## Exercise instructions
A faithful copy of every record is needed here. Images must not appear in it.

_ _ _

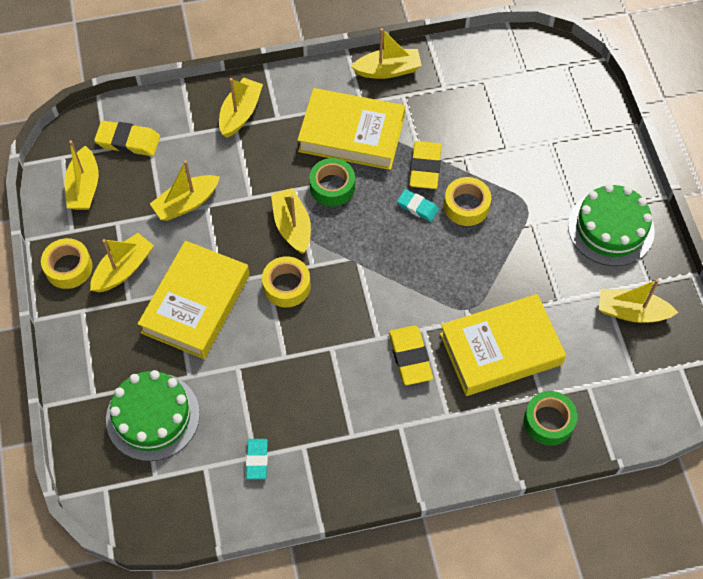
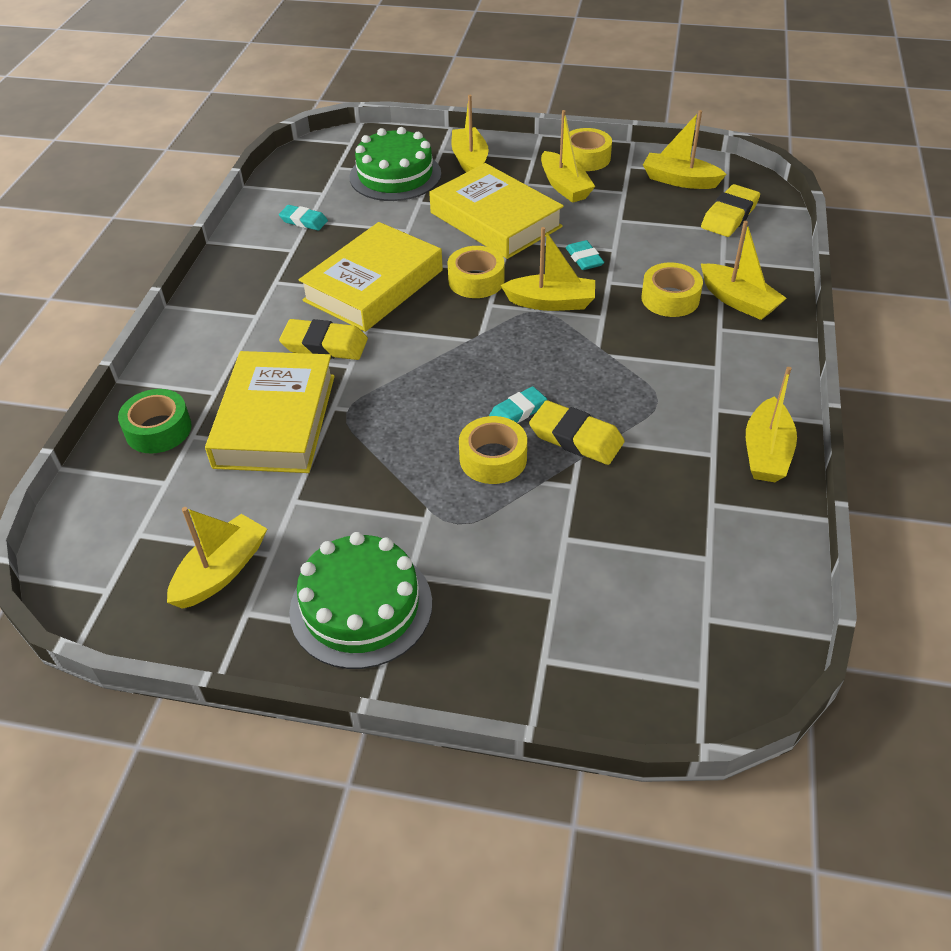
camera: 115 degrees right, 15 degrees down
yellow boat [150,160,220,221] -> yellow boat moved to [452,95,489,172]
yellow book [297,88,405,170] -> yellow book moved to [299,222,443,332]
green tape [309,158,355,207] -> none
none -> turquoise eraser [566,240,604,270]
none -> yellow tape [641,262,703,317]

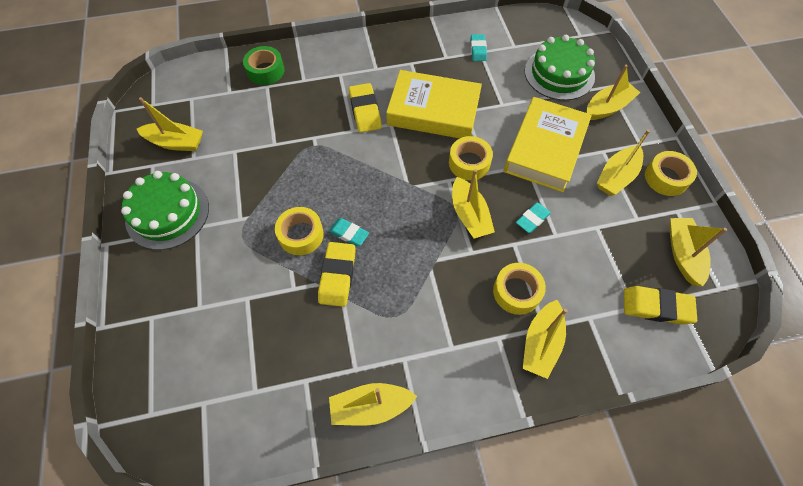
camera: 65 degrees right, 15 degrees up
yellow book [205,351,335,473] -> none

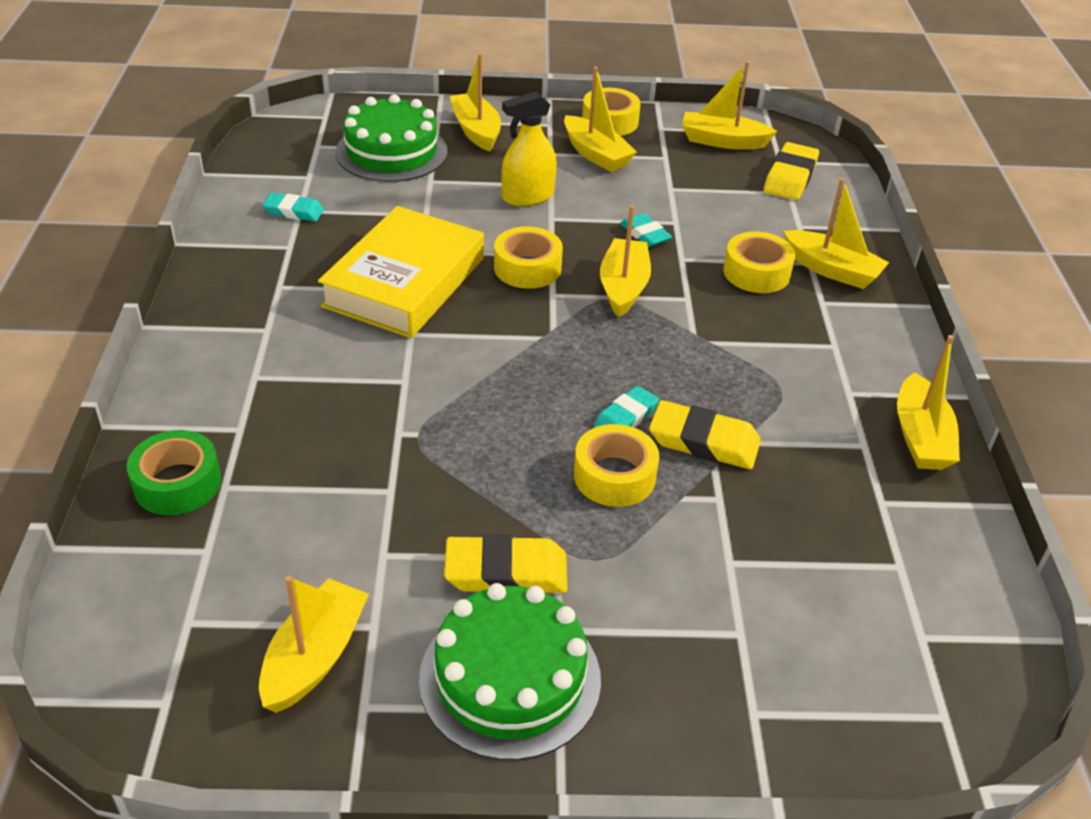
camera: 80 degrees left, 20 degrees down
yellow eraser [349,83,382,133] -> yellow eraser moved to [444,534,567,593]
yellow boat [452,169,495,238] -> yellow boat turned 75 degrees counterclockwise [600,205,651,317]
yellow book [504,97,592,192] -> yellow spray bottle [501,92,557,206]

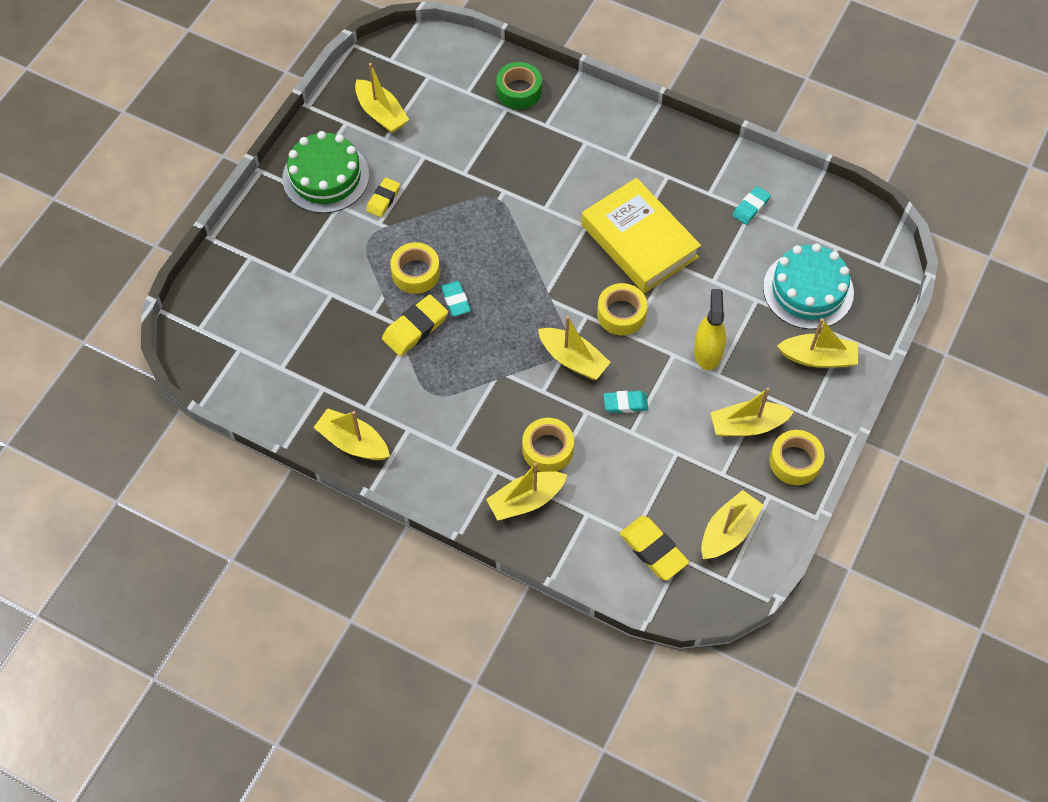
camera: 120 degrees right, 20 degrees up
green cake [336,94,448,182] -> turquoise cake [763,243,854,329]
yellow eraser [444,534,567,593] -> yellow eraser [366,177,400,217], size x0.64

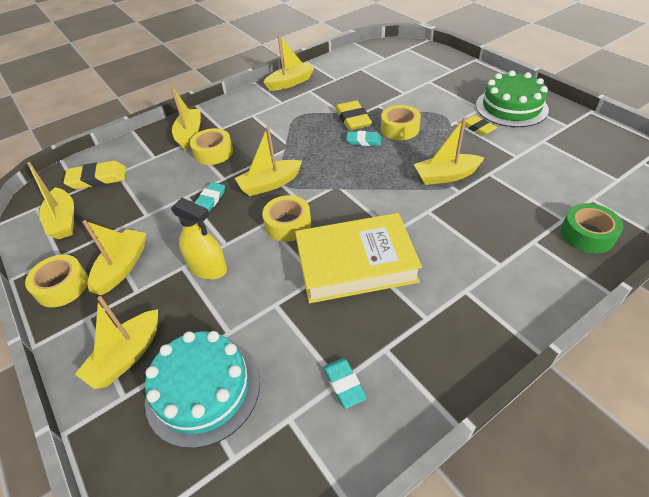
camera: 120 degrees right, 15 degrees down
yellow boat [355,63,409,133] -> yellow boat moved to [414,117,484,185]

_ _ _

## Exercise output
camera: 115 degrees right, 15 degrees down
yellow boat [150,160,220,221] -> yellow boat moved to [452,95,489,172]
yellow book [297,88,405,170] -> yellow book moved to [299,222,443,332]
green tape [309,158,355,207] -> none
none -> turquoise eraser [566,240,604,270]
none -> yellow tape [641,262,703,317]

camera: 65 degrees right, 15 degrees up
yellow book [205,351,335,473] -> none

camera: 80 degrees left, 20 degrees down
yellow eraser [349,83,382,133] -> yellow eraser moved to [444,534,567,593]
yellow boat [452,169,495,238] -> yellow boat turned 75 degrees counterclockwise [600,205,651,317]
yellow book [504,97,592,192] -> yellow spray bottle [501,92,557,206]

camera: 120 degrees right, 20 degrees up
green cake [336,94,448,182] -> turquoise cake [763,243,854,329]
yellow eraser [444,534,567,593] -> yellow eraser [366,177,400,217], size x0.64

camera: 120 degrees right, 15 degrees down
yellow boat [355,63,409,133] -> yellow boat moved to [414,117,484,185]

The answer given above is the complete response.